REQUIREMENT: Leave out the pictures and repeat exactly the lines from the one containing "U5: SN75176 -> MAX3485" through the end of the records.

START SOURCE DATA

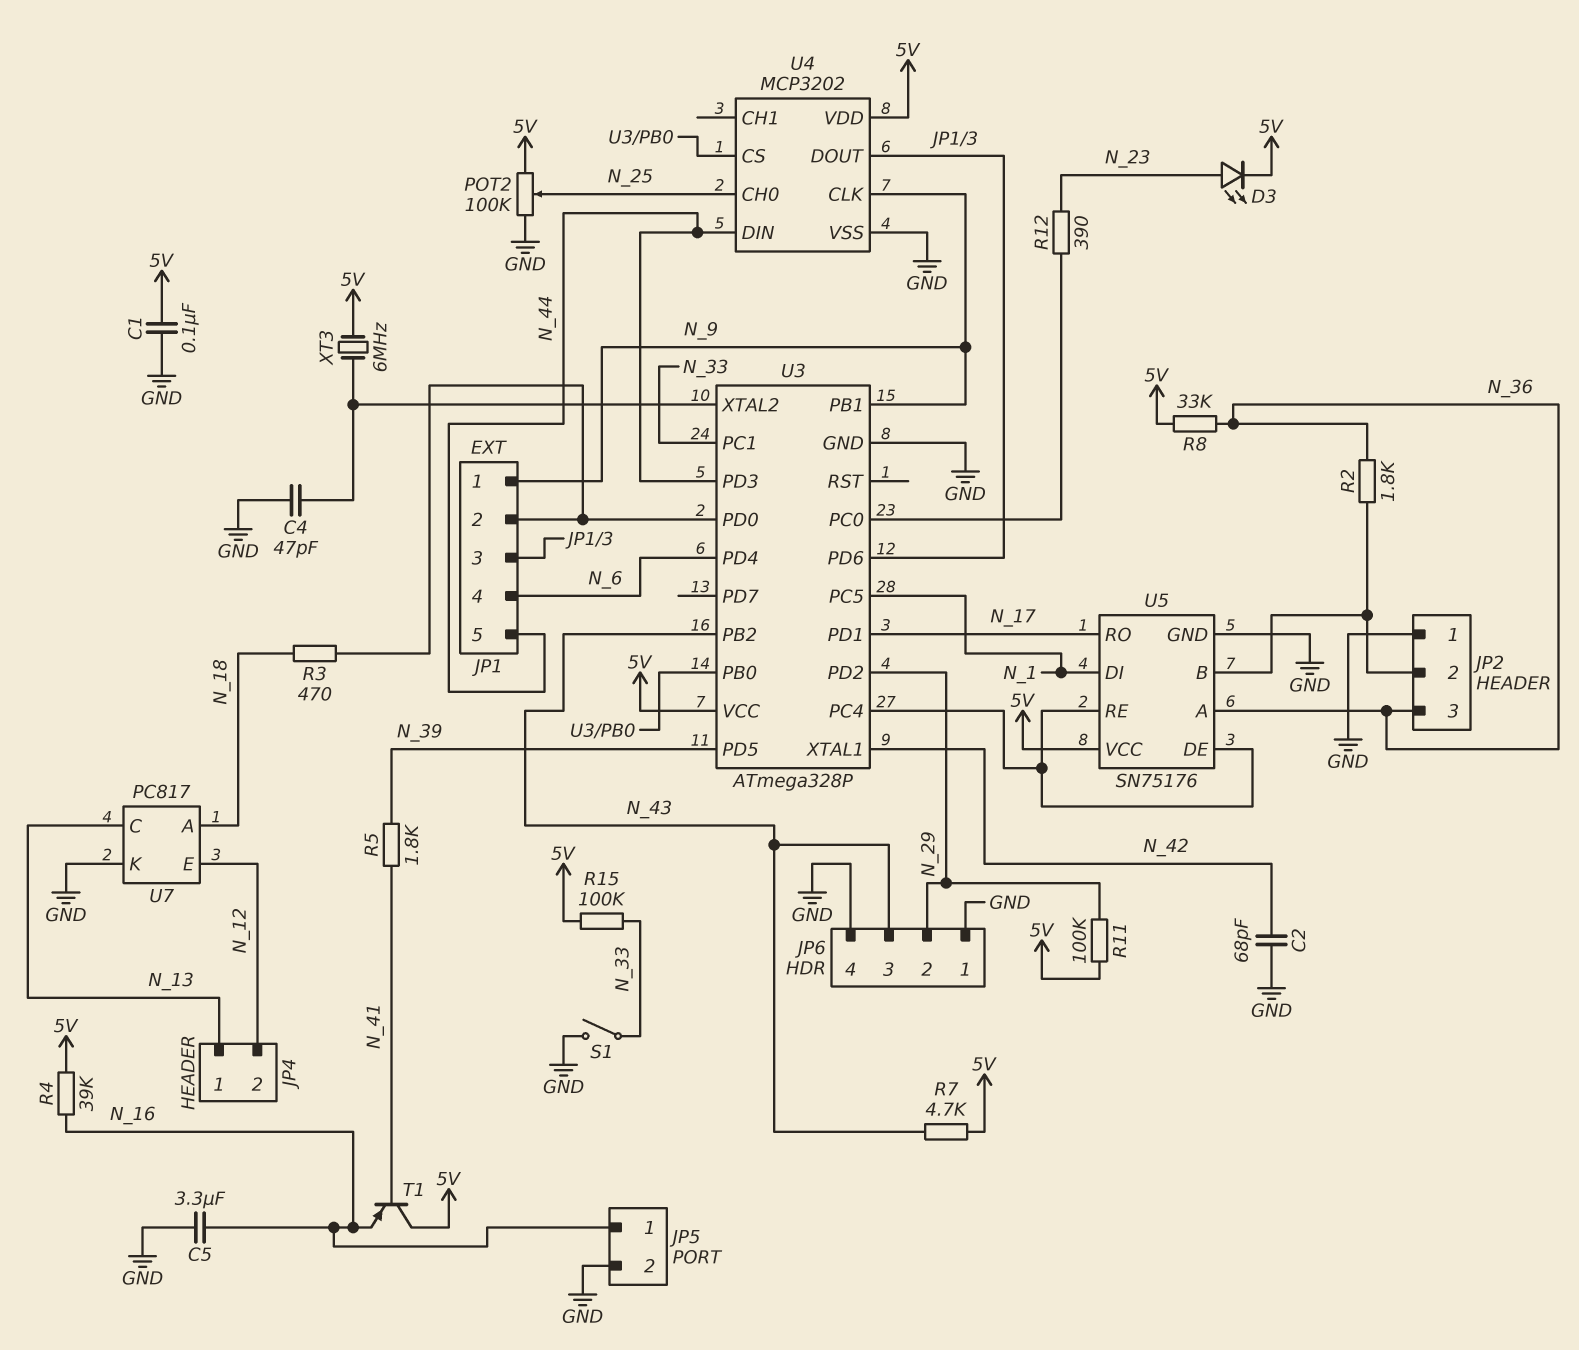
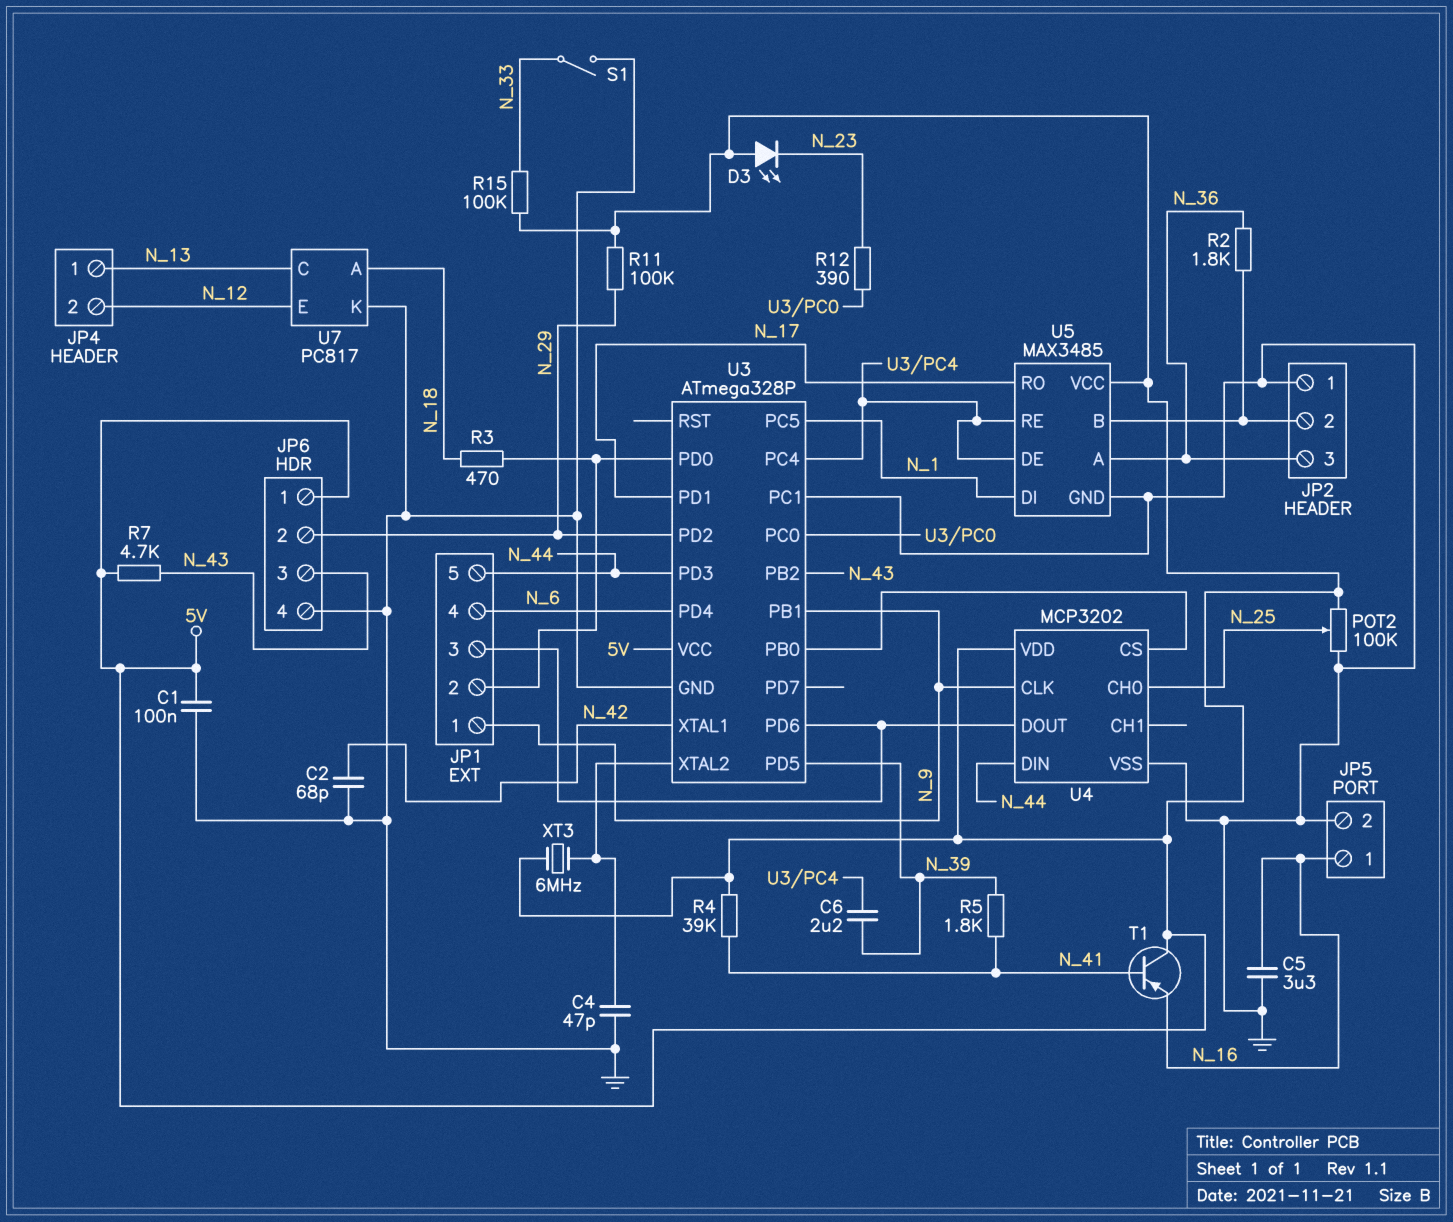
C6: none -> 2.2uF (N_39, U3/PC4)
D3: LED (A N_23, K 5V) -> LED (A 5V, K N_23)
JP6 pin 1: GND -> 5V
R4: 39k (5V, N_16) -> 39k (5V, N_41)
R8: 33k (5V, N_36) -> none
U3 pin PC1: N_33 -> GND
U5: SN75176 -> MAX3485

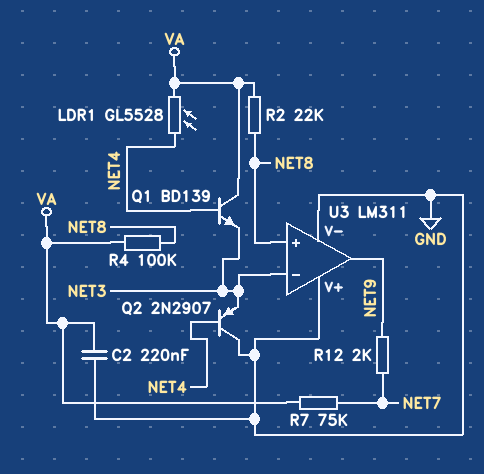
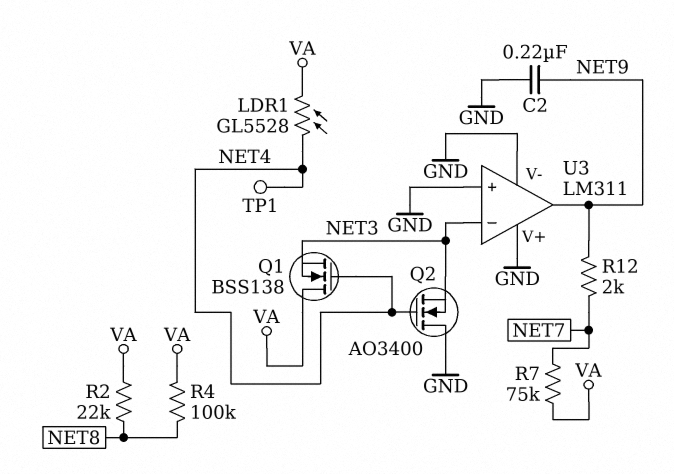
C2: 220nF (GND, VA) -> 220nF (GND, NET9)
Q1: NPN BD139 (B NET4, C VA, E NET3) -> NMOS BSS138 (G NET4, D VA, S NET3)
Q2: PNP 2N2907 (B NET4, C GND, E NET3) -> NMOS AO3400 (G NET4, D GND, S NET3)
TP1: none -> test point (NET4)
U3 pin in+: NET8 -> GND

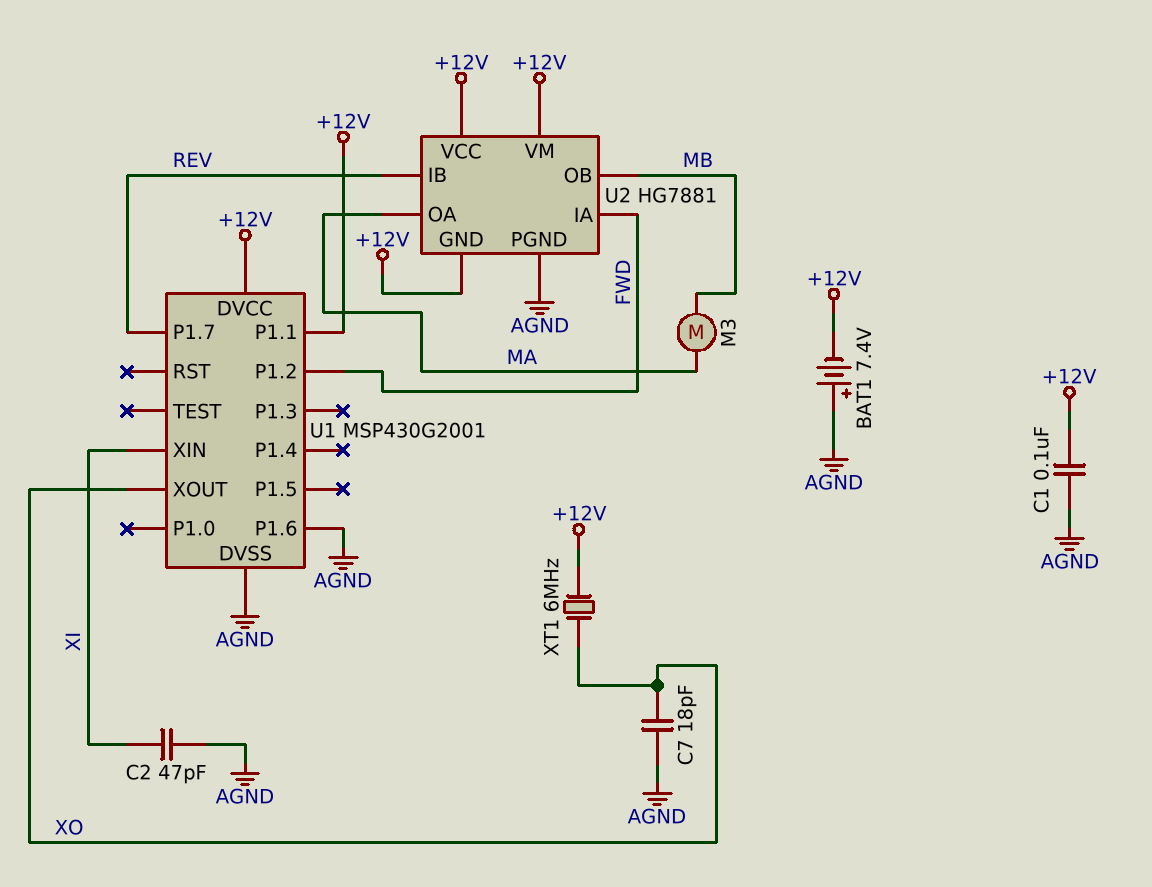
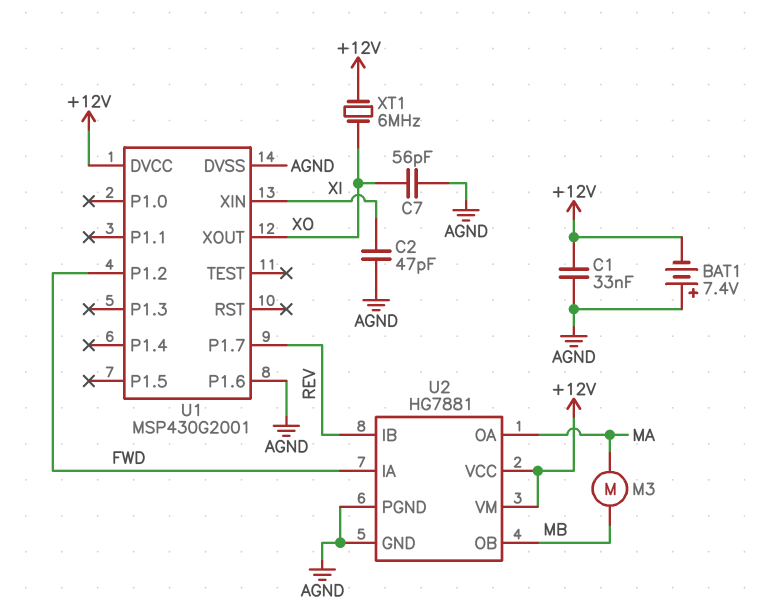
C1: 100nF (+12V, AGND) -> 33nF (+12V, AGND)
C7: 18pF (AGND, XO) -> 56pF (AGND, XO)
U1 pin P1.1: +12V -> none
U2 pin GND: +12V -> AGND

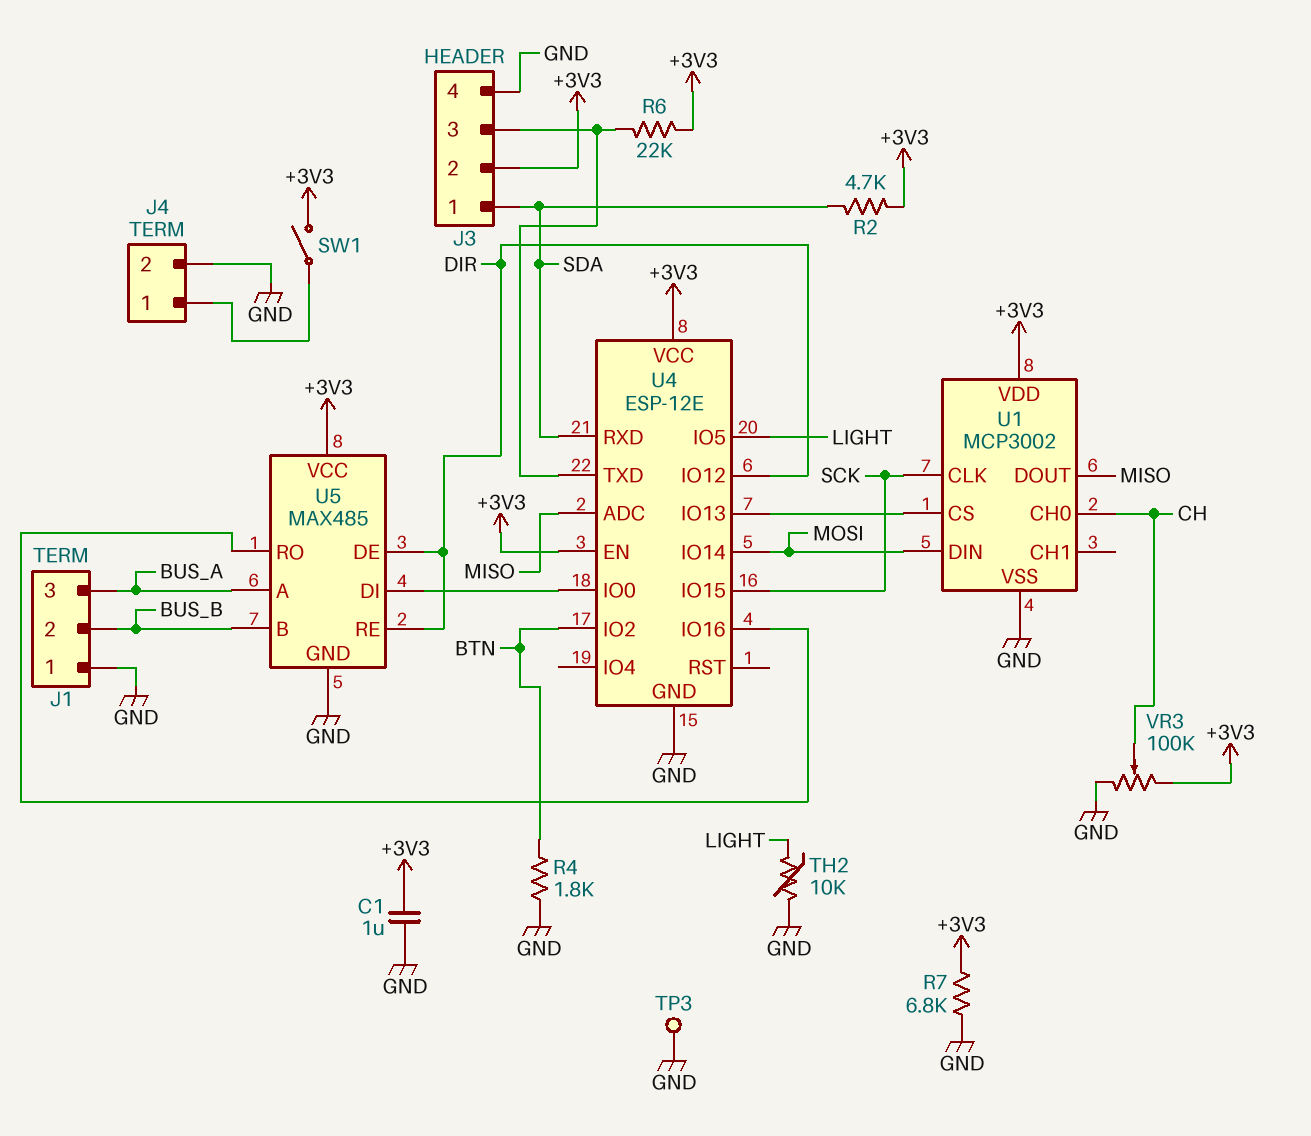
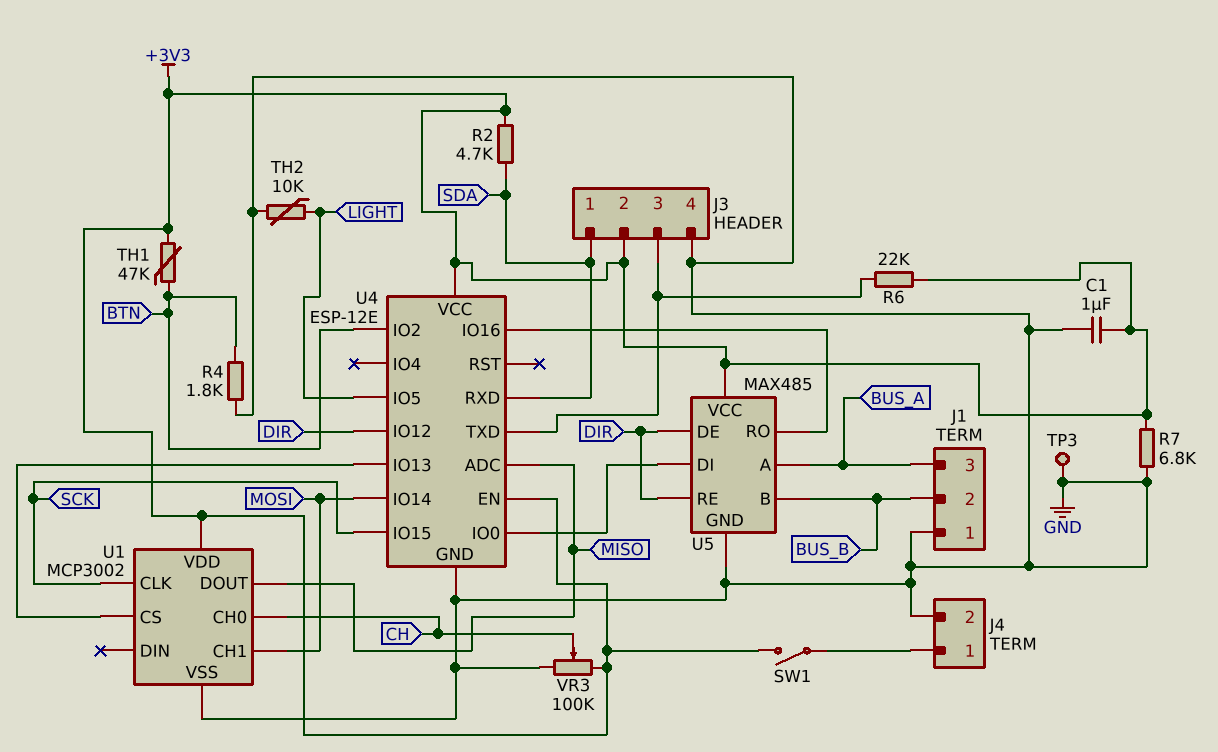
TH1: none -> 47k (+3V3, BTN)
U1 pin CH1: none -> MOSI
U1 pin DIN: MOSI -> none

END SOURCE DATA

ANSWER AREA:
U5: SN75176 -> MAX3485

C2: 220nF (GND, VA) -> 220nF (GND, NET9)
Q1: NPN BD139 (B NET4, C VA, E NET3) -> NMOS BSS138 (G NET4, D VA, S NET3)
Q2: PNP 2N2907 (B NET4, C GND, E NET3) -> NMOS AO3400 (G NET4, D GND, S NET3)
TP1: none -> test point (NET4)
U3 pin in+: NET8 -> GND

C1: 100nF (+12V, AGND) -> 33nF (+12V, AGND)
C7: 18pF (AGND, XO) -> 56pF (AGND, XO)
U1 pin P1.1: +12V -> none
U2 pin GND: +12V -> AGND

TH1: none -> 47k (+3V3, BTN)
U1 pin CH1: none -> MOSI
U1 pin DIN: MOSI -> none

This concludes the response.